Locate the line that contains "C1: 4.7uF (plus" in the entries below, then repeat it and every following line through the line that contains "SW1: switch (NET23, VCC)", exactly, and no others.

**DATA TO EXAMINE:**
■ ■ ■

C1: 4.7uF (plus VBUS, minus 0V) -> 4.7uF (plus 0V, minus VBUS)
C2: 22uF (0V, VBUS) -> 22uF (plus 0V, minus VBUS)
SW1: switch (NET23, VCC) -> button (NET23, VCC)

■ ■ ■

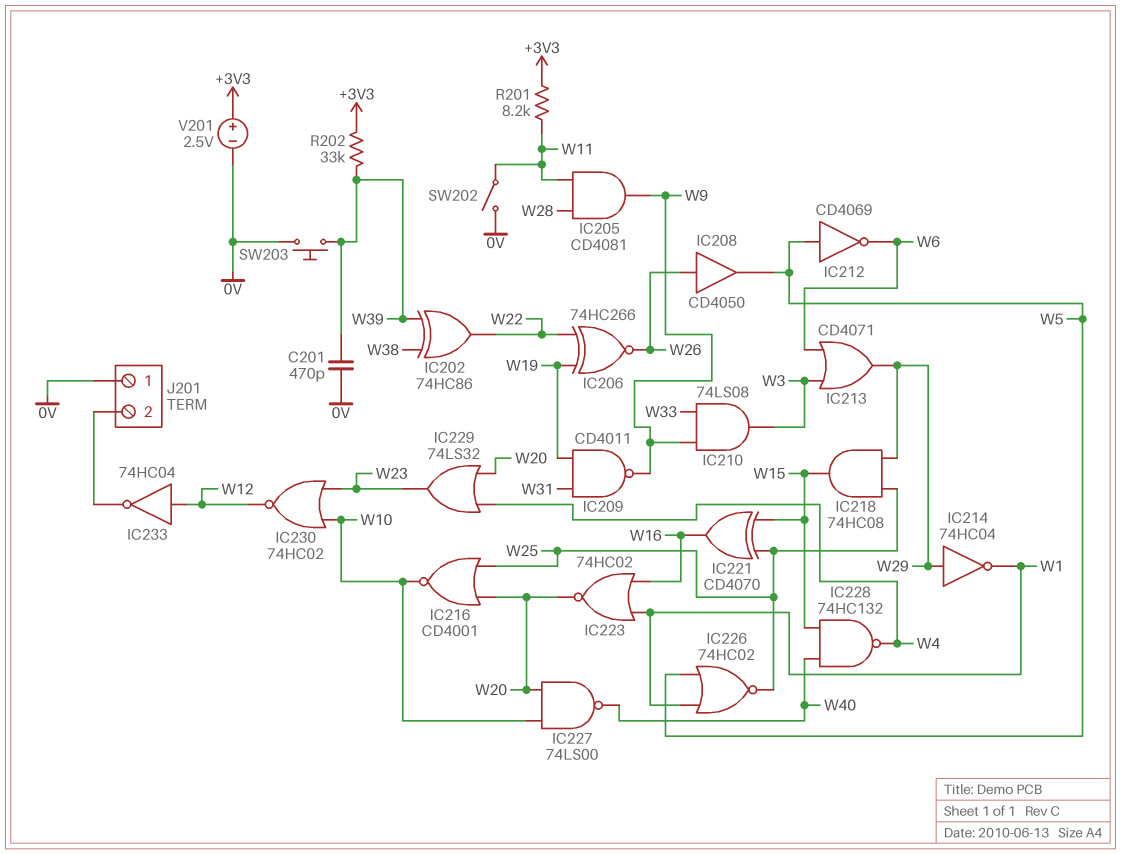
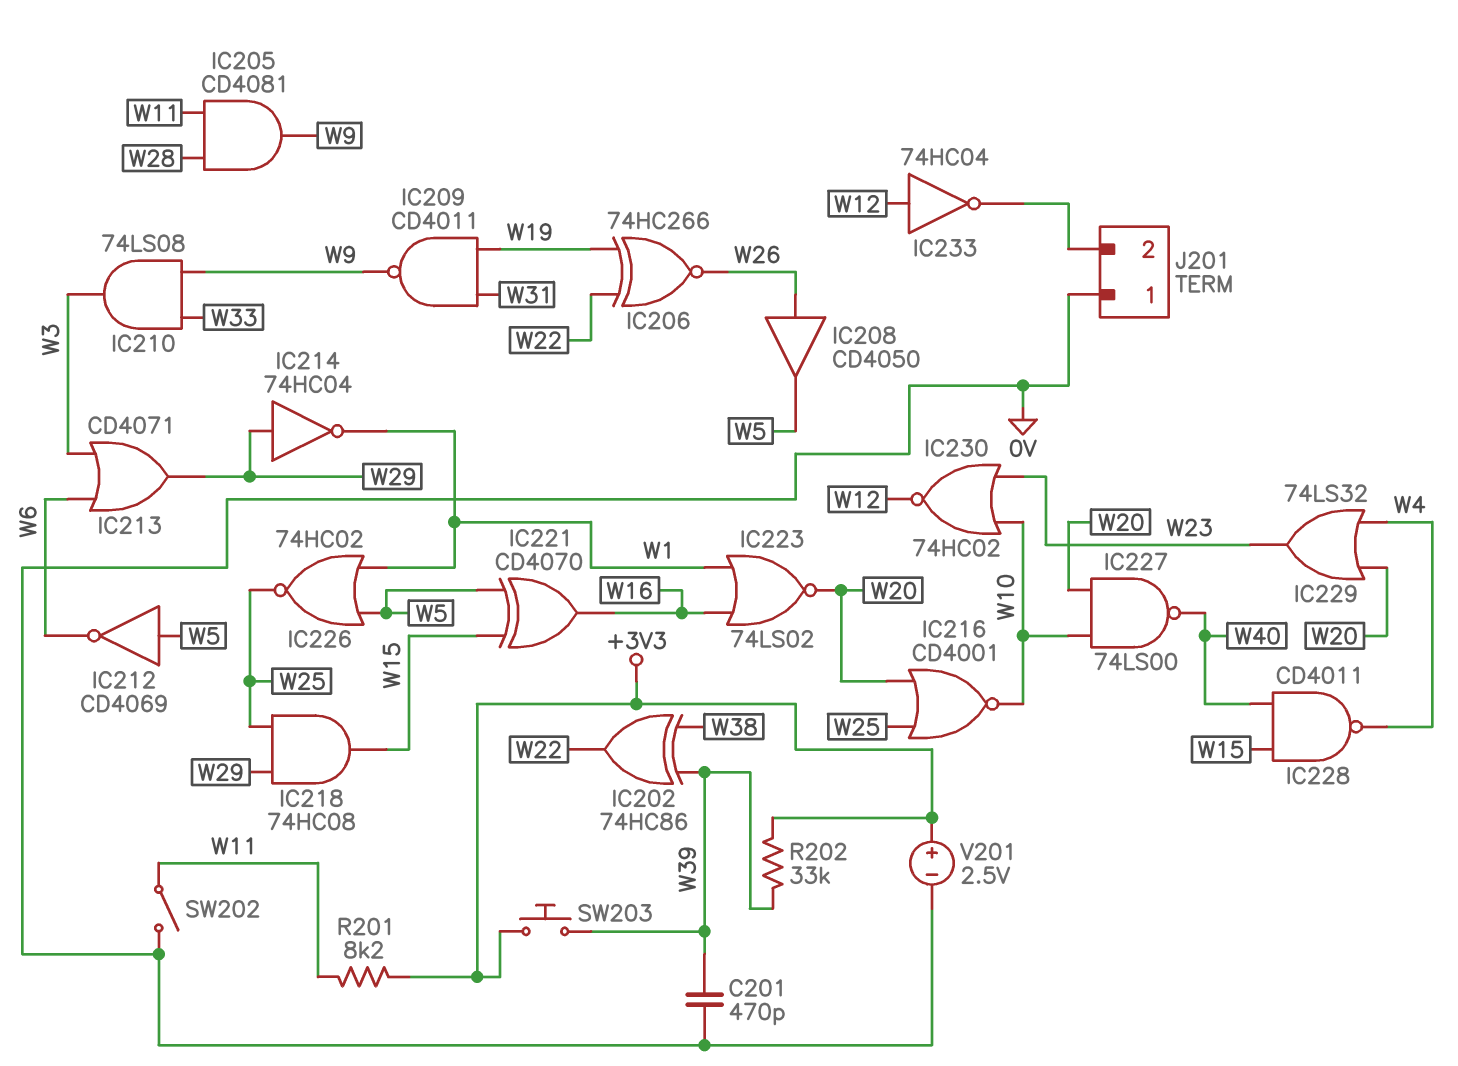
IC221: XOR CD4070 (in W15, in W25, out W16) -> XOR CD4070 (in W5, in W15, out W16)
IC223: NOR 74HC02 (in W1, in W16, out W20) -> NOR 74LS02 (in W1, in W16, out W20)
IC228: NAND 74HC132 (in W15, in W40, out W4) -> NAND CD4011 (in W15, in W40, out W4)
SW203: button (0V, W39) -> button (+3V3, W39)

■ ■ ■

**EXERCISE SOLUTION:**
C1: 4.7uF (plus VBUS, minus 0V) -> 4.7uF (plus 0V, minus VBUS)
C2: 22uF (0V, VBUS) -> 22uF (plus 0V, minus VBUS)
SW1: switch (NET23, VCC) -> button (NET23, VCC)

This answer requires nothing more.